*WHAT IS EXPECTED:*
The lines to copy are those holding the string "star" in the entries below.

Before-and-after coordinate records:
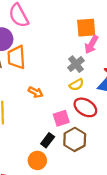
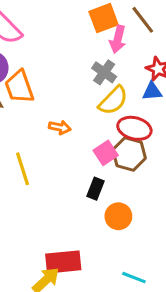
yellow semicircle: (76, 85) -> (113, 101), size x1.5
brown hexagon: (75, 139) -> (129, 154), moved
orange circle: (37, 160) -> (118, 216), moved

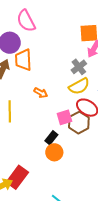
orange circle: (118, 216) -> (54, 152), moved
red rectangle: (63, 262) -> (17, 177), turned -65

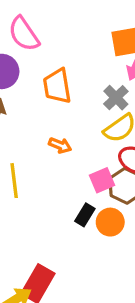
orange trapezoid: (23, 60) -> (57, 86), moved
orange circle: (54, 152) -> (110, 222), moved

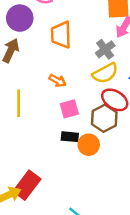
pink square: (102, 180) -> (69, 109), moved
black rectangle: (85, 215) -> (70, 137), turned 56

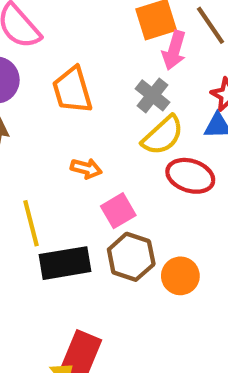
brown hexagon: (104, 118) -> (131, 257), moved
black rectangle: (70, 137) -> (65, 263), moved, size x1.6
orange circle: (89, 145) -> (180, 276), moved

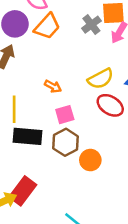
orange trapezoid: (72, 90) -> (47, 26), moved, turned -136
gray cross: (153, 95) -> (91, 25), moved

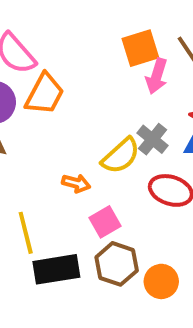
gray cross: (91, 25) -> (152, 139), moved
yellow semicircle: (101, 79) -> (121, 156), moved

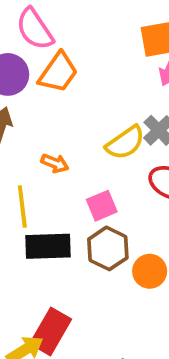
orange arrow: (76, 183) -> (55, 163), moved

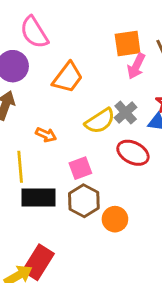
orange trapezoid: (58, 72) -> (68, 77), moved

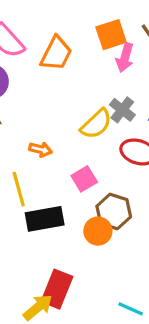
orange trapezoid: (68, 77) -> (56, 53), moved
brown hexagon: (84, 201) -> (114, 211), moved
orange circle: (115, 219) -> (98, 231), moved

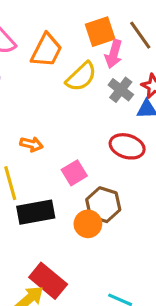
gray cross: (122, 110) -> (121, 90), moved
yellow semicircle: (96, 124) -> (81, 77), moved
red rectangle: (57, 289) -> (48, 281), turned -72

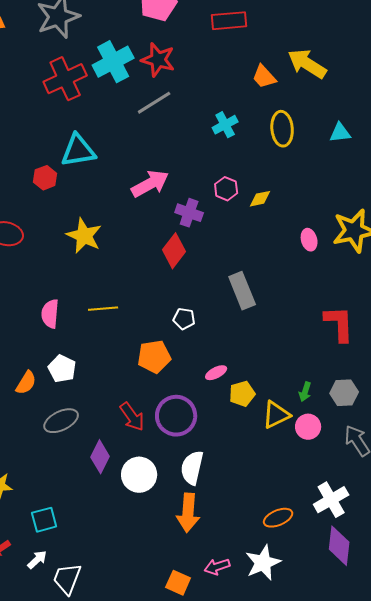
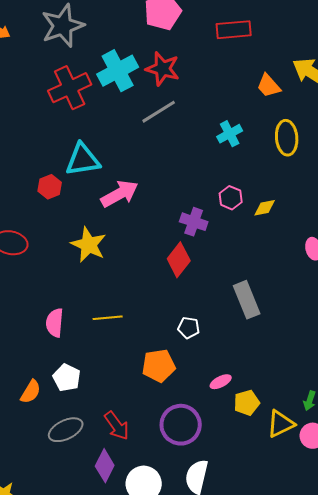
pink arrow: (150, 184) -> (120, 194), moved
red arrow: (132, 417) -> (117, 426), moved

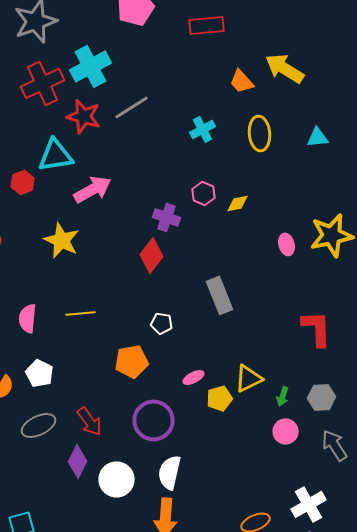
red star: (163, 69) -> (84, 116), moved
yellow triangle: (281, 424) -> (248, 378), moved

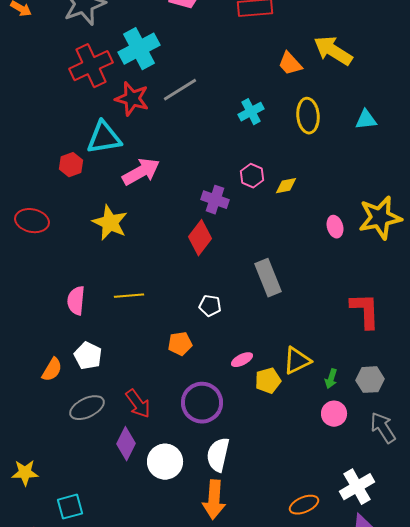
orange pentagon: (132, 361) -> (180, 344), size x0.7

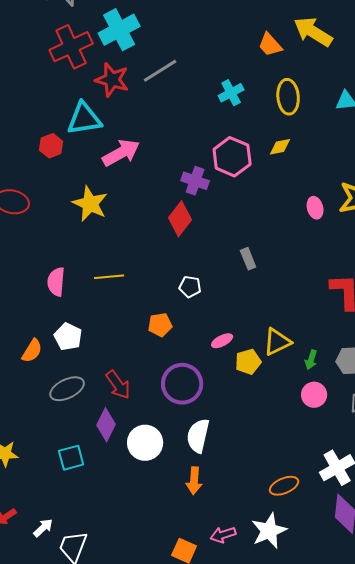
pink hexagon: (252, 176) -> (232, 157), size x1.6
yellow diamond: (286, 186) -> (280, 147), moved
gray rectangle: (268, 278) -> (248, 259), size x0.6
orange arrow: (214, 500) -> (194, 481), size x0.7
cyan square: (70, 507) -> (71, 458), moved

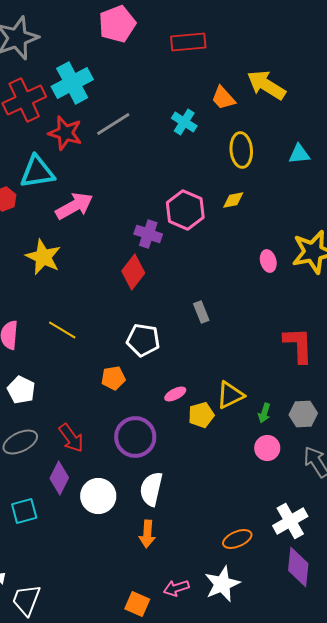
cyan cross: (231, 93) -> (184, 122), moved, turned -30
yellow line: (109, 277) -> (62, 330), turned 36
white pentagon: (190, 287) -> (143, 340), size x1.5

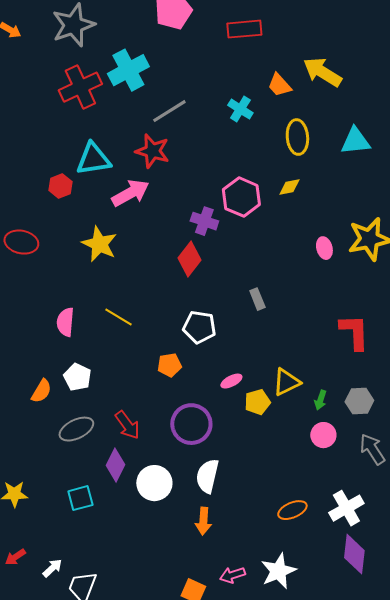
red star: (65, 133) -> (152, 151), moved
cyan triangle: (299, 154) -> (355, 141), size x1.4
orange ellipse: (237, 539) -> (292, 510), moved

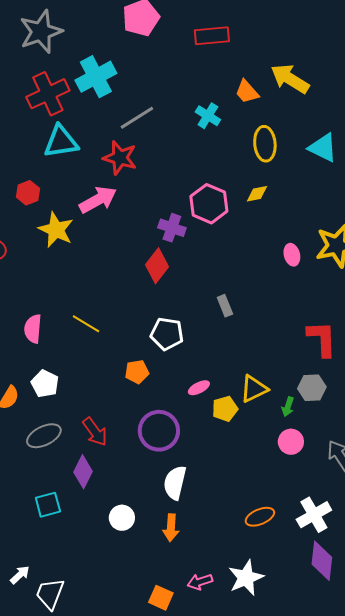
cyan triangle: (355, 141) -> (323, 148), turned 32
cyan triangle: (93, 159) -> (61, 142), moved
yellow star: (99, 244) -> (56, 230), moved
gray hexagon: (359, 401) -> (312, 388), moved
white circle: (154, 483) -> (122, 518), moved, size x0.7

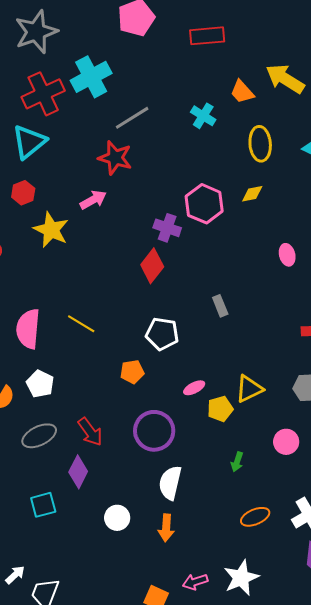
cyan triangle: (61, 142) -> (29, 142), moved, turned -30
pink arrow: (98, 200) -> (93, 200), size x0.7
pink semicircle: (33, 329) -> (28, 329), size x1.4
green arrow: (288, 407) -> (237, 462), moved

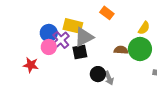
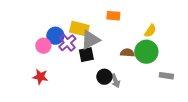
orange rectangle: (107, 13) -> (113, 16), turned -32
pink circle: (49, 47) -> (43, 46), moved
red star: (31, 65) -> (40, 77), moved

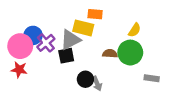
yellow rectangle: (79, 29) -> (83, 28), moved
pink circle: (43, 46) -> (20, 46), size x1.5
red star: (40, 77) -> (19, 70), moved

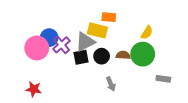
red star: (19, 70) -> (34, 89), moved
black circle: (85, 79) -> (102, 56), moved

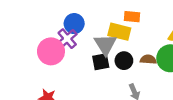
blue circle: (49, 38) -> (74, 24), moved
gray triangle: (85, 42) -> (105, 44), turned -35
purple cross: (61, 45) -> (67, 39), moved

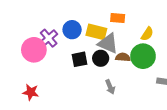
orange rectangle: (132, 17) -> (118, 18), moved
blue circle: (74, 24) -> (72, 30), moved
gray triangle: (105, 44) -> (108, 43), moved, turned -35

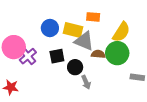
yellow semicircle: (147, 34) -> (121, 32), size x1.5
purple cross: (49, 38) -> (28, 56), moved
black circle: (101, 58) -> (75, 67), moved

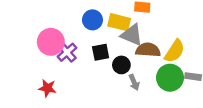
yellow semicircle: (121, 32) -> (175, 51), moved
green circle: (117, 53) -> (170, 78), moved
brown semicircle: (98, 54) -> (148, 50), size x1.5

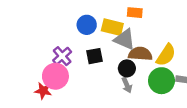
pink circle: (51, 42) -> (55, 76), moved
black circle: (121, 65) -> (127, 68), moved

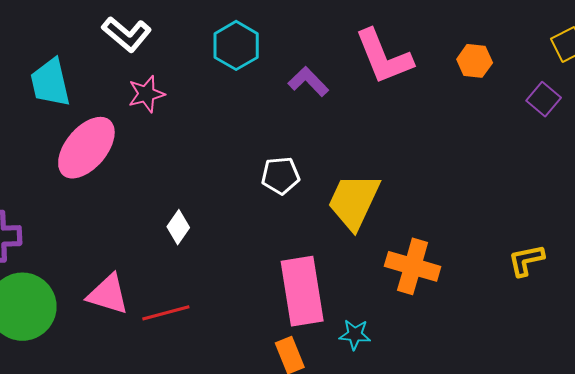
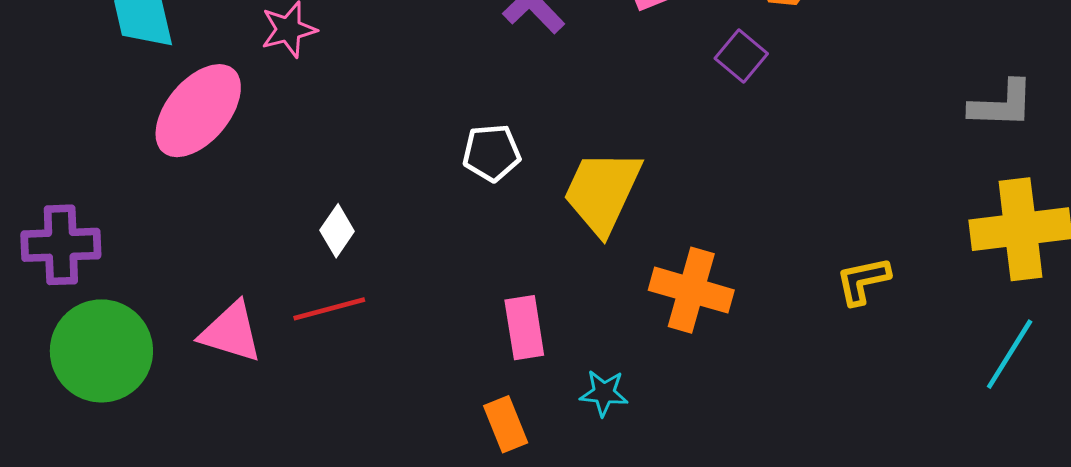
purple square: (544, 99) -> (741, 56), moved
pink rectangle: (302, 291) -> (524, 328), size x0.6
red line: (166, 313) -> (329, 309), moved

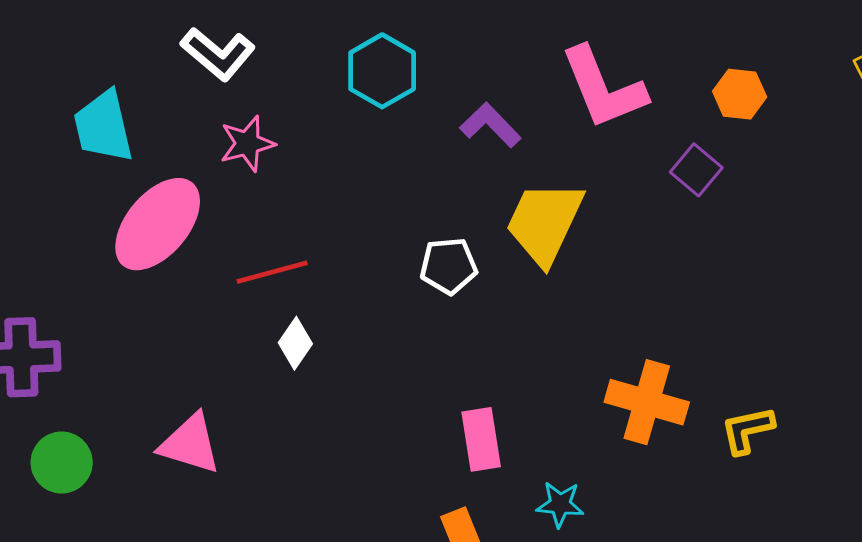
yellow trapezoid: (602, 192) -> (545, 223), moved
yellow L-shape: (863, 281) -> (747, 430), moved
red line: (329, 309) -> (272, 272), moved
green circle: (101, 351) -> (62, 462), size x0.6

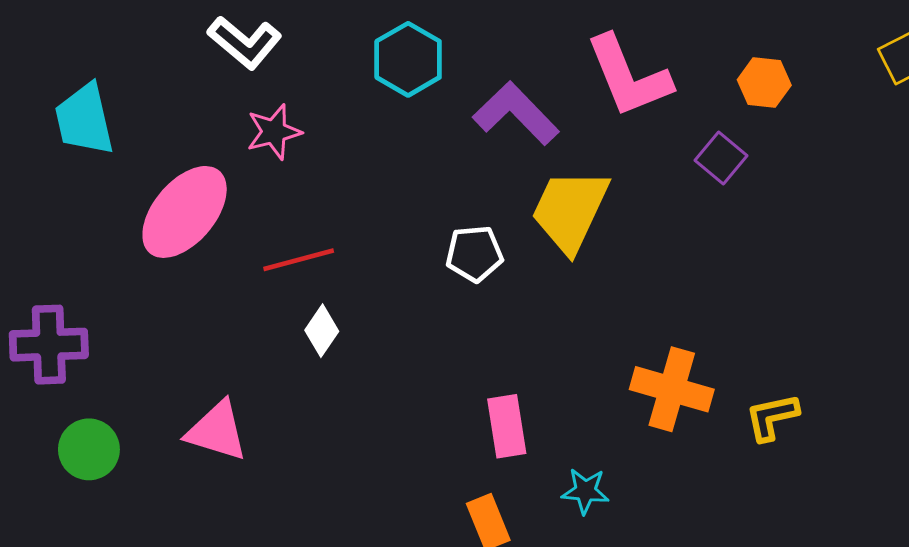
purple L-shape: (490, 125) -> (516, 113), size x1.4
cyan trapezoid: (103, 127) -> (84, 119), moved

*ANSWER BELOW:*
red star: (163, 69) -> (84, 116), moved
red star: (65, 133) -> (152, 151), moved
yellow star: (99, 244) -> (56, 230), moved
red star: (31, 65) -> (40, 77), moved
red star: (40, 77) -> (19, 70), moved
red star: (19, 70) -> (34, 89), moved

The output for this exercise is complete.